%%

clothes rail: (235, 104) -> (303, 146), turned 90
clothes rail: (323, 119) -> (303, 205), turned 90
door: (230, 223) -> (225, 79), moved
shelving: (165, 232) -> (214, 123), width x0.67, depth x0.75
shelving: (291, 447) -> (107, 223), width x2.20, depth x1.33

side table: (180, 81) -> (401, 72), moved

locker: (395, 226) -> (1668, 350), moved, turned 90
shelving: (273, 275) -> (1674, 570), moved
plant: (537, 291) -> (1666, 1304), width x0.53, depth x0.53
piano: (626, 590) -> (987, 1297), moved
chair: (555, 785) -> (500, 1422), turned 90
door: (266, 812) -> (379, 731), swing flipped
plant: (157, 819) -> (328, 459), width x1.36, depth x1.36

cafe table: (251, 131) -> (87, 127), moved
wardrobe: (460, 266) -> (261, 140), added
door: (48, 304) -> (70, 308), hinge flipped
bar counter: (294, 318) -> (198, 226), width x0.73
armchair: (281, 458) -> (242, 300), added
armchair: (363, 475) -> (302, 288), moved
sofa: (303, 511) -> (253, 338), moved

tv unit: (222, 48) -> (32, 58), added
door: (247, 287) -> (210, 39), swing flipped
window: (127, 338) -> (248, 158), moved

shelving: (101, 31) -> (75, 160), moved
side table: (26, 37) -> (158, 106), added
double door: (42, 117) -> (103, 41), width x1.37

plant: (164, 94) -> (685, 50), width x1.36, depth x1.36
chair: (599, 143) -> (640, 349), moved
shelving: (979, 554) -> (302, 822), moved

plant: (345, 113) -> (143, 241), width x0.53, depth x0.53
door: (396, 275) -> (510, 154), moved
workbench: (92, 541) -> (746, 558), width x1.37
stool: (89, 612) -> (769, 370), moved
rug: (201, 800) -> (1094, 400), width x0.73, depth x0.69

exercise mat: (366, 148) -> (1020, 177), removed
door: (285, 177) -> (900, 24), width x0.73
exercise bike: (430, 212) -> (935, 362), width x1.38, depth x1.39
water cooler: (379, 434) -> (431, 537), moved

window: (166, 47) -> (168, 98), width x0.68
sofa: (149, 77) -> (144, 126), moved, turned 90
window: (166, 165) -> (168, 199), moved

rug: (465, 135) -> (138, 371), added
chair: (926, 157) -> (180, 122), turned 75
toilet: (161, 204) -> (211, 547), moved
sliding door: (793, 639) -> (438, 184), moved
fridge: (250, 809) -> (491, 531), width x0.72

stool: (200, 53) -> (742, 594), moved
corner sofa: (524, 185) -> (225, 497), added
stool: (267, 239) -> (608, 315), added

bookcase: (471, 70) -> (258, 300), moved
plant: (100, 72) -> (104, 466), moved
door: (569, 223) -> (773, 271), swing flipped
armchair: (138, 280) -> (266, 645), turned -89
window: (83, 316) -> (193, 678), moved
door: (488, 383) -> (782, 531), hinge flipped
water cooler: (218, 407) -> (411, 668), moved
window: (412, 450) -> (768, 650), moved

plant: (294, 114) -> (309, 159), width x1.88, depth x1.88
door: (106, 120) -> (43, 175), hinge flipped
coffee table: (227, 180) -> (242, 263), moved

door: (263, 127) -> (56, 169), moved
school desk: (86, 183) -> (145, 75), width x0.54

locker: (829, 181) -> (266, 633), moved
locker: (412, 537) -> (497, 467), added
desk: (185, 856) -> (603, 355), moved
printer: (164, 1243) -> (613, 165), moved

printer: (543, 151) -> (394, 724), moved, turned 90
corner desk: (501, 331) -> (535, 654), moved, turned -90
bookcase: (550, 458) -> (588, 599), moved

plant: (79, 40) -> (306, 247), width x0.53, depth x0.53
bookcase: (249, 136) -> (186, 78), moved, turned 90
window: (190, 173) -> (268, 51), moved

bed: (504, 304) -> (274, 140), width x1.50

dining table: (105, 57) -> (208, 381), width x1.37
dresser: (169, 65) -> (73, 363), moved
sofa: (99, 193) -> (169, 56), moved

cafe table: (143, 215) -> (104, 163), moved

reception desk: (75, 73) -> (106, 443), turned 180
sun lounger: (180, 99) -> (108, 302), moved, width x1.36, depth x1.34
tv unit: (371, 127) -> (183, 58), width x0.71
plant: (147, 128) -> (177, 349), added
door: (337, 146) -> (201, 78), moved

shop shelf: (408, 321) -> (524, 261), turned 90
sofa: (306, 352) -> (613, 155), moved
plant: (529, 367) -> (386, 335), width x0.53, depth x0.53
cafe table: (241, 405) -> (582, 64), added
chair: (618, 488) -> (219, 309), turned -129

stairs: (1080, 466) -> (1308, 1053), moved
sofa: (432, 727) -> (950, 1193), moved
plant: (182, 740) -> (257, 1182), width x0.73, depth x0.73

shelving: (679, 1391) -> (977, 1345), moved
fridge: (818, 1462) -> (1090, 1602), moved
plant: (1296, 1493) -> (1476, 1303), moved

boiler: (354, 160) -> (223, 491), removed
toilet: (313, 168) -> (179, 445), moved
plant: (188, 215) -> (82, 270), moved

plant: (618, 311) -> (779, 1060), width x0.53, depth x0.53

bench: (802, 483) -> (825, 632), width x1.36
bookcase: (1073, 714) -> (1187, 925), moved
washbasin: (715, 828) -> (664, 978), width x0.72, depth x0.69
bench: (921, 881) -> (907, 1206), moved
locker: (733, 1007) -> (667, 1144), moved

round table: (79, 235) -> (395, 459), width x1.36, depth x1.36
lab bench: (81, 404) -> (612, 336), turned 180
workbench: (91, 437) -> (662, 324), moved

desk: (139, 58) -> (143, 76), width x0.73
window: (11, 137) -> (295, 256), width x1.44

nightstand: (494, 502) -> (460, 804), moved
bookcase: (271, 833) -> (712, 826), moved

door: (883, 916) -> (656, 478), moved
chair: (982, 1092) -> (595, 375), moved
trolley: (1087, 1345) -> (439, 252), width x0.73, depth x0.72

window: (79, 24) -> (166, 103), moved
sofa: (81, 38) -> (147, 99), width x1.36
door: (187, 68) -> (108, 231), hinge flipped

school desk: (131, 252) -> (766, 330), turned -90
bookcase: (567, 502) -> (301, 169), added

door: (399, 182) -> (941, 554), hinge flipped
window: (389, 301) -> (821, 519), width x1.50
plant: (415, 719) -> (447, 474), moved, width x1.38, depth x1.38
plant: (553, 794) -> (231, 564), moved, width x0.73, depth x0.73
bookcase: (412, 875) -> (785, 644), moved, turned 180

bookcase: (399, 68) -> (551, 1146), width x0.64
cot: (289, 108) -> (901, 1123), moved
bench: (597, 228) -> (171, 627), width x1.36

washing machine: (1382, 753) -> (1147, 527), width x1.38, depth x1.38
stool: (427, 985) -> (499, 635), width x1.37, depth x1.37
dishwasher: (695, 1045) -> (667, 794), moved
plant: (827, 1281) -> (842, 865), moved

%%

**EXERCISE BRIEF**
Retype the material exactly.

**COMPLETED EXERCISE**
clothes rail: (235, 104) -> (303, 146), turned 90
clothes rail: (323, 119) -> (303, 205), turned 90
door: (230, 223) -> (225, 79), moved
shelving: (165, 232) -> (214, 123), width x0.67, depth x0.75
shelving: (291, 447) -> (107, 223), width x2.20, depth x1.33

side table: (180, 81) -> (401, 72), moved

locker: (395, 226) -> (1668, 350), moved, turned 90
shelving: (273, 275) -> (1674, 570), moved
plant: (537, 291) -> (1666, 1304), width x0.53, depth x0.53
piano: (626, 590) -> (987, 1297), moved
chair: (555, 785) -> (500, 1422), turned 90
door: (266, 812) -> (379, 731), swing flipped
plant: (157, 819) -> (328, 459), width x1.36, depth x1.36

cafe table: (251, 131) -> (87, 127), moved
wardrobe: (460, 266) -> (261, 140), added
door: (48, 304) -> (70, 308), hinge flipped
bar counter: (294, 318) -> (198, 226), width x0.73
armchair: (281, 458) -> (242, 300), added
armchair: (363, 475) -> (302, 288), moved
sofa: (303, 511) -> (253, 338), moved

tv unit: (222, 48) -> (32, 58), added
door: (247, 287) -> (210, 39), swing flipped
window: (127, 338) -> (248, 158), moved

shelving: (101, 31) -> (75, 160), moved
side table: (26, 37) -> (158, 106), added
double door: (42, 117) -> (103, 41), width x1.37

plant: (164, 94) -> (685, 50), width x1.36, depth x1.36
chair: (599, 143) -> (640, 349), moved
shelving: (979, 554) -> (302, 822), moved

plant: (345, 113) -> (143, 241), width x0.53, depth x0.53
door: (396, 275) -> (510, 154), moved
workbench: (92, 541) -> (746, 558), width x1.37
stool: (89, 612) -> (769, 370), moved
rug: (201, 800) -> (1094, 400), width x0.73, depth x0.69

exercise mat: (366, 148) -> (1020, 177), removed
door: (285, 177) -> (900, 24), width x0.73
exercise bike: (430, 212) -> (935, 362), width x1.38, depth x1.39
water cooler: (379, 434) -> (431, 537), moved

window: (166, 47) -> (168, 98), width x0.68
sofa: (149, 77) -> (144, 126), moved, turned 90
window: (166, 165) -> (168, 199), moved

rug: (465, 135) -> (138, 371), added
chair: (926, 157) -> (180, 122), turned 75
toilet: (161, 204) -> (211, 547), moved
sliding door: (793, 639) -> (438, 184), moved
fridge: (250, 809) -> (491, 531), width x0.72

stool: (200, 53) -> (742, 594), moved
corner sofa: (524, 185) -> (225, 497), added
stool: (267, 239) -> (608, 315), added

bookcase: (471, 70) -> (258, 300), moved
plant: (100, 72) -> (104, 466), moved
door: (569, 223) -> (773, 271), swing flipped
armchair: (138, 280) -> (266, 645), turned -89
window: (83, 316) -> (193, 678), moved
door: (488, 383) -> (782, 531), hinge flipped
water cooler: (218, 407) -> (411, 668), moved
window: (412, 450) -> (768, 650), moved

plant: (294, 114) -> (309, 159), width x1.88, depth x1.88
door: (106, 120) -> (43, 175), hinge flipped
coffee table: (227, 180) -> (242, 263), moved

door: (263, 127) -> (56, 169), moved
school desk: (86, 183) -> (145, 75), width x0.54

locker: (829, 181) -> (266, 633), moved
locker: (412, 537) -> (497, 467), added
desk: (185, 856) -> (603, 355), moved
printer: (164, 1243) -> (613, 165), moved

printer: (543, 151) -> (394, 724), moved, turned 90
corner desk: (501, 331) -> (535, 654), moved, turned -90
bookcase: (550, 458) -> (588, 599), moved

plant: (79, 40) -> (306, 247), width x0.53, depth x0.53
bookcase: (249, 136) -> (186, 78), moved, turned 90
window: (190, 173) -> (268, 51), moved

bed: (504, 304) -> (274, 140), width x1.50

dining table: (105, 57) -> (208, 381), width x1.37
dresser: (169, 65) -> (73, 363), moved
sofa: (99, 193) -> (169, 56), moved

cafe table: (143, 215) -> (104, 163), moved

reception desk: (75, 73) -> (106, 443), turned 180
sun lounger: (180, 99) -> (108, 302), moved, width x1.36, depth x1.34
tv unit: (371, 127) -> (183, 58), width x0.71
plant: (147, 128) -> (177, 349), added
door: (337, 146) -> (201, 78), moved

shop shelf: (408, 321) -> (524, 261), turned 90
sofa: (306, 352) -> (613, 155), moved
plant: (529, 367) -> (386, 335), width x0.53, depth x0.53
cafe table: (241, 405) -> (582, 64), added
chair: (618, 488) -> (219, 309), turned -129

stairs: (1080, 466) -> (1308, 1053), moved
sofa: (432, 727) -> (950, 1193), moved
plant: (182, 740) -> (257, 1182), width x0.73, depth x0.73

shelving: (679, 1391) -> (977, 1345), moved
fridge: (818, 1462) -> (1090, 1602), moved
plant: (1296, 1493) -> (1476, 1303), moved

boiler: (354, 160) -> (223, 491), removed
toilet: (313, 168) -> (179, 445), moved
plant: (188, 215) -> (82, 270), moved

plant: (618, 311) -> (779, 1060), width x0.53, depth x0.53

bench: (802, 483) -> (825, 632), width x1.36
bookcase: (1073, 714) -> (1187, 925), moved
washbasin: (715, 828) -> (664, 978), width x0.72, depth x0.69
bench: (921, 881) -> (907, 1206), moved
locker: (733, 1007) -> (667, 1144), moved

round table: (79, 235) -> (395, 459), width x1.36, depth x1.36
lab bench: (81, 404) -> (612, 336), turned 180
workbench: (91, 437) -> (662, 324), moved

desk: (139, 58) -> (143, 76), width x0.73
window: (11, 137) -> (295, 256), width x1.44

nightstand: (494, 502) -> (460, 804), moved
bookcase: (271, 833) -> (712, 826), moved

door: (883, 916) -> (656, 478), moved
chair: (982, 1092) -> (595, 375), moved
trolley: (1087, 1345) -> (439, 252), width x0.73, depth x0.72

window: (79, 24) -> (166, 103), moved
sofa: (81, 38) -> (147, 99), width x1.36
door: (187, 68) -> (108, 231), hinge flipped

school desk: (131, 252) -> (766, 330), turned -90
bookcase: (567, 502) -> (301, 169), added

door: (399, 182) -> (941, 554), hinge flipped
window: (389, 301) -> (821, 519), width x1.50
plant: (415, 719) -> (447, 474), moved, width x1.38, depth x1.38
plant: (553, 794) -> (231, 564), moved, width x0.73, depth x0.73
bookcase: (412, 875) -> (785, 644), moved, turned 180

bookcase: (399, 68) -> (551, 1146), width x0.64
cot: (289, 108) -> (901, 1123), moved
bench: (597, 228) -> (171, 627), width x1.36

washing machine: (1382, 753) -> (1147, 527), width x1.38, depth x1.38
stool: (427, 985) -> (499, 635), width x1.37, depth x1.37
dishwasher: (695, 1045) -> (667, 794), moved
plant: (827, 1281) -> (842, 865), moved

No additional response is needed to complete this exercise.